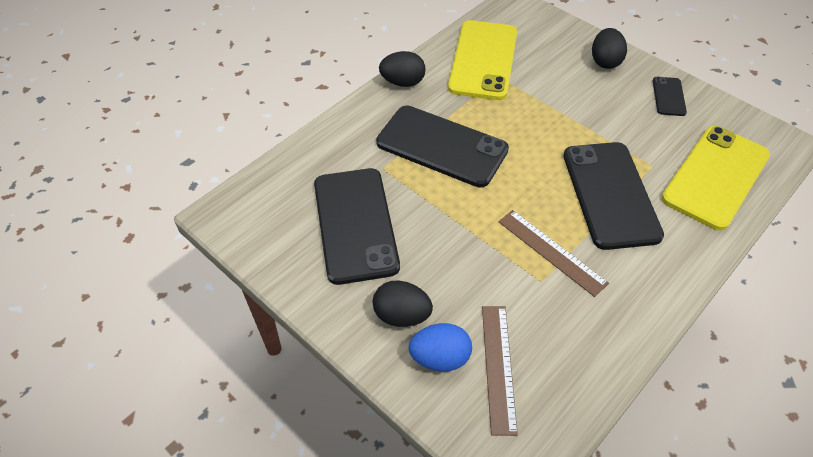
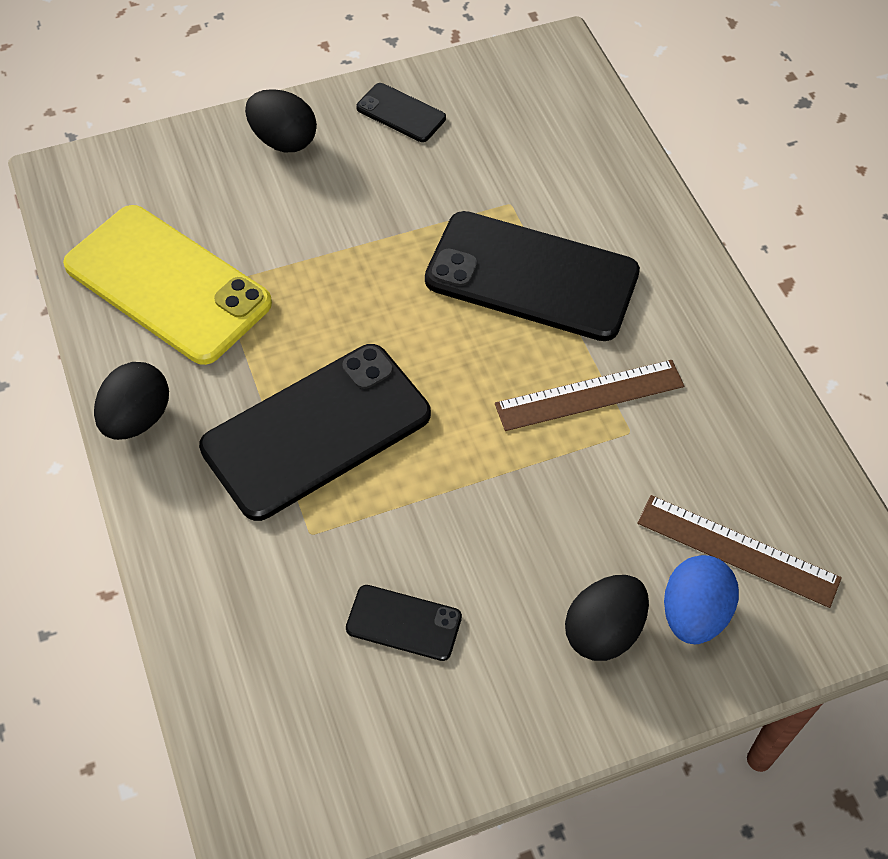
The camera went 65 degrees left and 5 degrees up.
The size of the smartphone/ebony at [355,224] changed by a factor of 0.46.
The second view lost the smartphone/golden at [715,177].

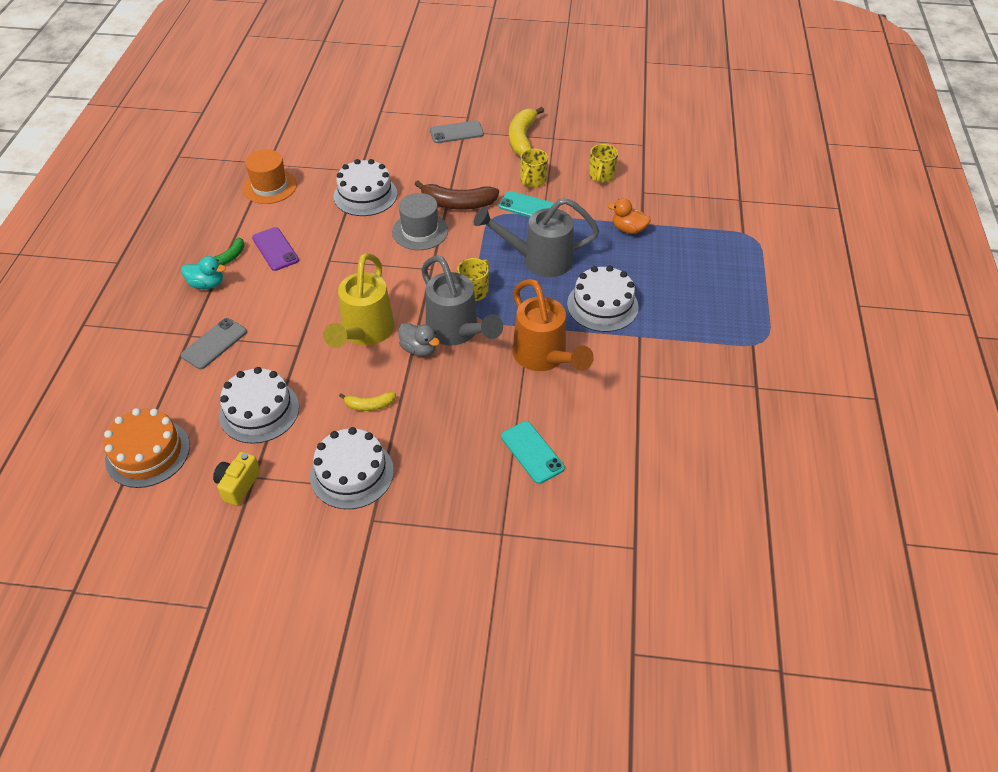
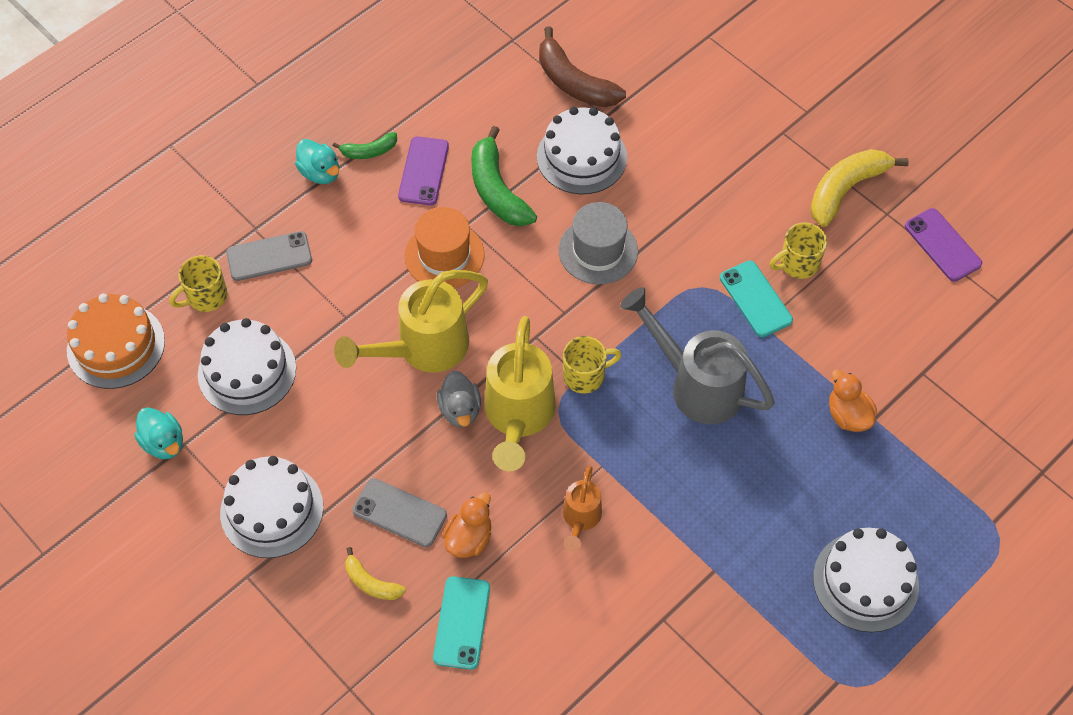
The camera went 40 degrees right and 10 degrees up.
Where the camera/golden stood at [238,485], the duck/aqua came to stand at [164,443].
The tall hat/orange ended up elsewhere, having gone from [270,186] to [444,255].
The toy banana/golden ended up elsewhere, having gone from [369,405] to [371,583].
The toy banana/russet ended up elsewhere, having gone from [457,204] to [574,82].
What was the sprinkling can/gray at [457,332] turned into the sprinkling can/golden at [518,418].
The smartphone/gray ended up elsewhere, having gone from [456,132] to [399,512].
The size of the sprinkling can/orange at [544,358] changed by a factor of 0.53.
The cake/white ended up elsewhere, having gone from [602,305] to [865,581].
The tea mug/golden ended up elsewhere, having gone from [601,176] to [206,296].
The second view gained the duck/orange at [469,538].
The second view gained the toy banana/green at [497,190].
The second view gained the smartphone/violet at [942,245].

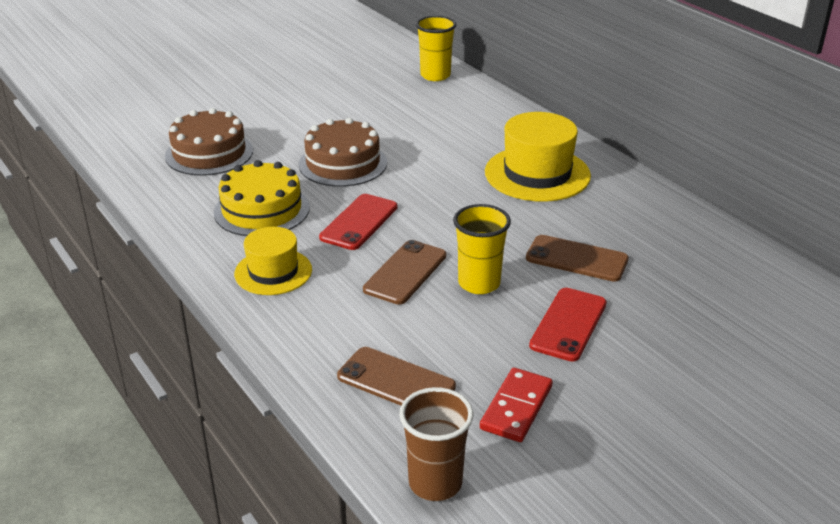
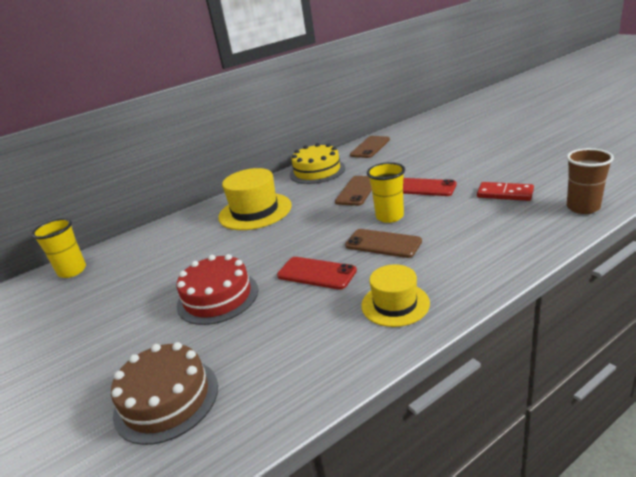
The camera went 85 degrees left and 5 degrees down.
The cake/golden ended up elsewhere, having gone from [261,210] to [317,171].
What was the cake/russet at [343,163] turned into the cake/crimson at [217,297].
The smartphone/russet ended up elsewhere, having gone from [396,381] to [370,147].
···
**TRY IT:** Above are the records; repeat them all exactly, without the pictures.

**OUTPUT OF THE EXERCISE:**
The camera went 65 degrees left and 5 degrees up.
The size of the smartphone/ebony at [355,224] changed by a factor of 0.46.
The second view lost the smartphone/golden at [715,177].

The camera went 40 degrees right and 10 degrees up.
Where the camera/golden stood at [238,485], the duck/aqua came to stand at [164,443].
The tall hat/orange ended up elsewhere, having gone from [270,186] to [444,255].
The toy banana/golden ended up elsewhere, having gone from [369,405] to [371,583].
The toy banana/russet ended up elsewhere, having gone from [457,204] to [574,82].
What was the sprinkling can/gray at [457,332] turned into the sprinkling can/golden at [518,418].
The smartphone/gray ended up elsewhere, having gone from [456,132] to [399,512].
The size of the sprinkling can/orange at [544,358] changed by a factor of 0.53.
The cake/white ended up elsewhere, having gone from [602,305] to [865,581].
The tea mug/golden ended up elsewhere, having gone from [601,176] to [206,296].
The second view gained the duck/orange at [469,538].
The second view gained the toy banana/green at [497,190].
The second view gained the smartphone/violet at [942,245].

The camera went 85 degrees left and 5 degrees down.
The cake/golden ended up elsewhere, having gone from [261,210] to [317,171].
What was the cake/russet at [343,163] turned into the cake/crimson at [217,297].
The smartphone/russet ended up elsewhere, having gone from [396,381] to [370,147].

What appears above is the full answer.